## Record set
•••••

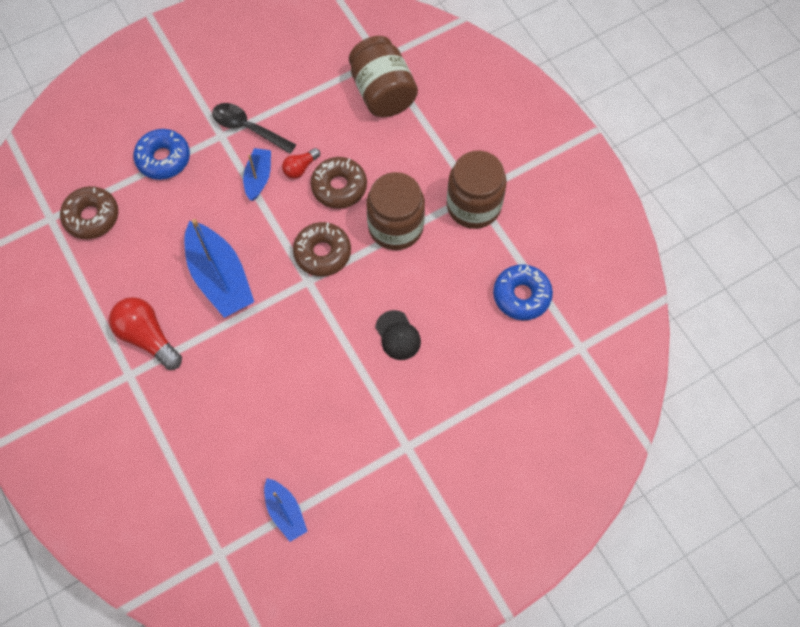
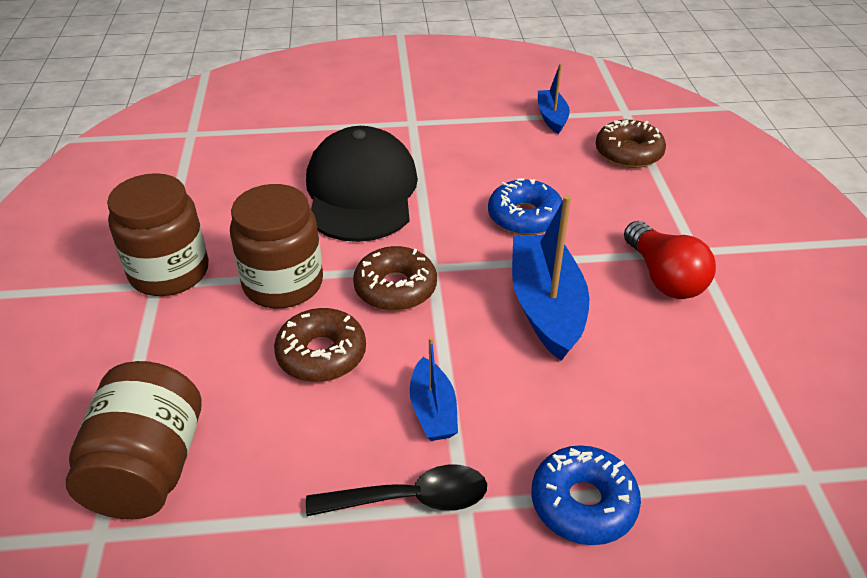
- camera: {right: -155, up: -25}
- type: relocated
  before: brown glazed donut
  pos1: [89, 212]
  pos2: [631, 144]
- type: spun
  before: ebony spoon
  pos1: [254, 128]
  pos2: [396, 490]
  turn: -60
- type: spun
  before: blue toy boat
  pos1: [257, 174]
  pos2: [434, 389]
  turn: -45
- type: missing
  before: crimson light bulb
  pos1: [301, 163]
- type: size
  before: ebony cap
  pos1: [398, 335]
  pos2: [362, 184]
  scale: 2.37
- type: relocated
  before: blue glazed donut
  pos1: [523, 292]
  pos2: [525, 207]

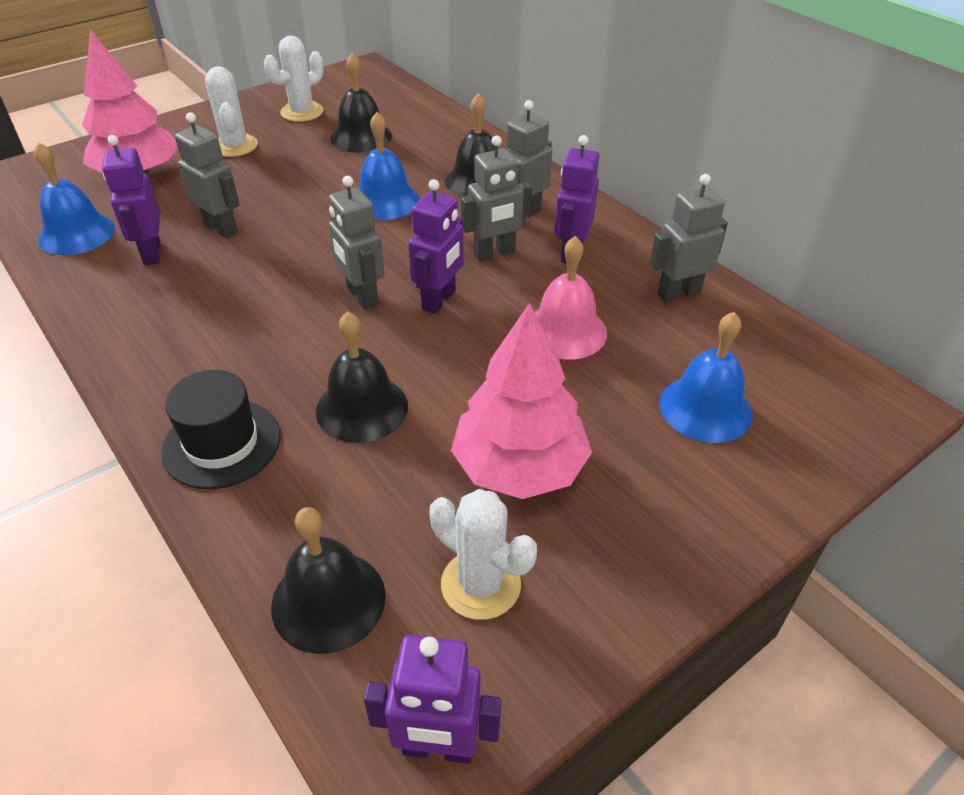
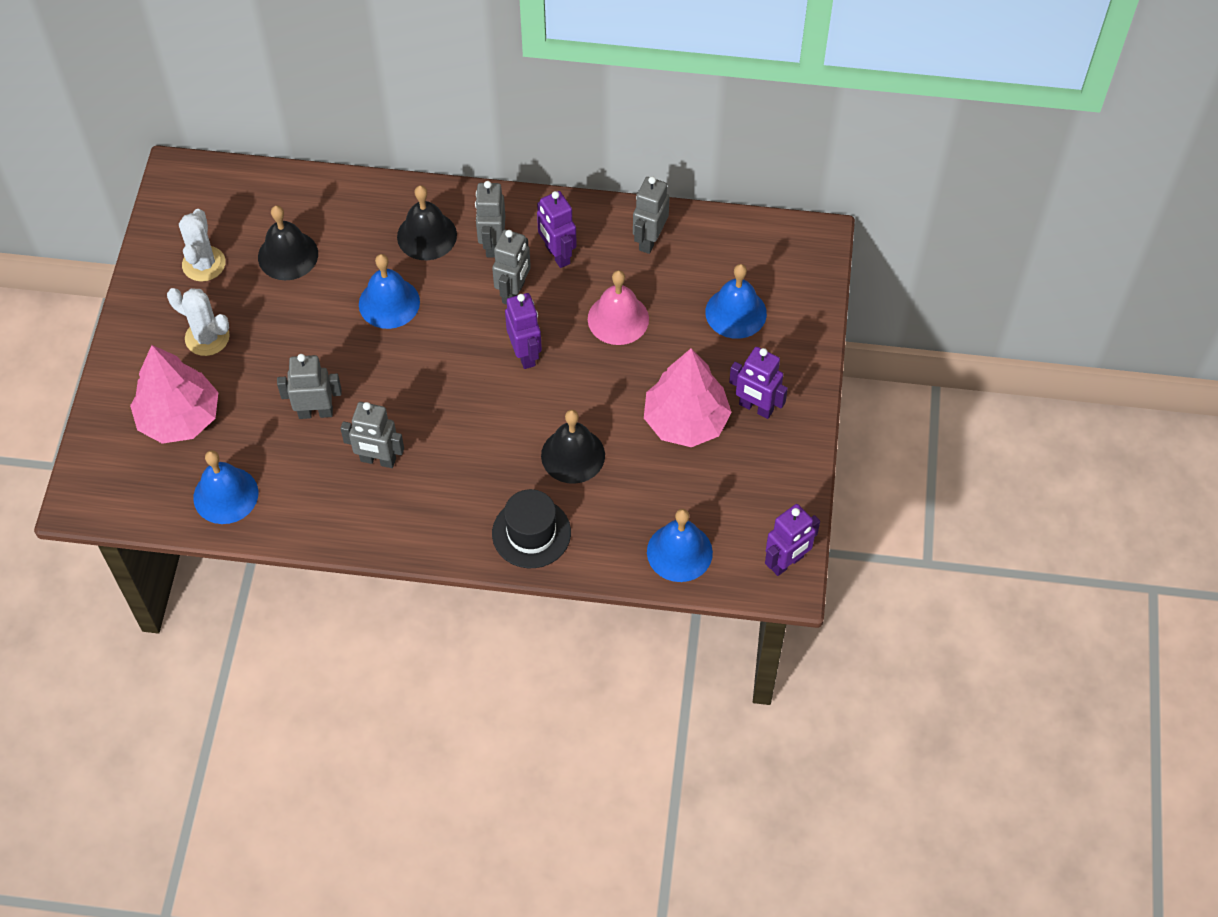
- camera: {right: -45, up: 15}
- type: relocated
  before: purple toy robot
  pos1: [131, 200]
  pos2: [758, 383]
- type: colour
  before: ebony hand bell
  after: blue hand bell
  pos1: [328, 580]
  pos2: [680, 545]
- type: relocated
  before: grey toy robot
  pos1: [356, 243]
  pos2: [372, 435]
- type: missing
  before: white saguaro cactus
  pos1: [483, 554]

•••••

Keeping the pictures out, print the entries above exactly as written.

- camera: {right: -155, up: -25}
- type: relocated
  before: brown glazed donut
  pos1: [89, 212]
  pos2: [631, 144]
- type: spun
  before: ebony spoon
  pos1: [254, 128]
  pos2: [396, 490]
  turn: -60
- type: spun
  before: blue toy boat
  pos1: [257, 174]
  pos2: [434, 389]
  turn: -45
- type: missing
  before: crimson light bulb
  pos1: [301, 163]
- type: size
  before: ebony cap
  pos1: [398, 335]
  pos2: [362, 184]
  scale: 2.37
- type: relocated
  before: blue glazed donut
  pos1: [523, 292]
  pos2: [525, 207]

- camera: {right: -45, up: 15}
- type: relocated
  before: purple toy robot
  pos1: [131, 200]
  pos2: [758, 383]
- type: colour
  before: ebony hand bell
  after: blue hand bell
  pos1: [328, 580]
  pos2: [680, 545]
- type: relocated
  before: grey toy robot
  pos1: [356, 243]
  pos2: [372, 435]
- type: missing
  before: white saguaro cactus
  pos1: [483, 554]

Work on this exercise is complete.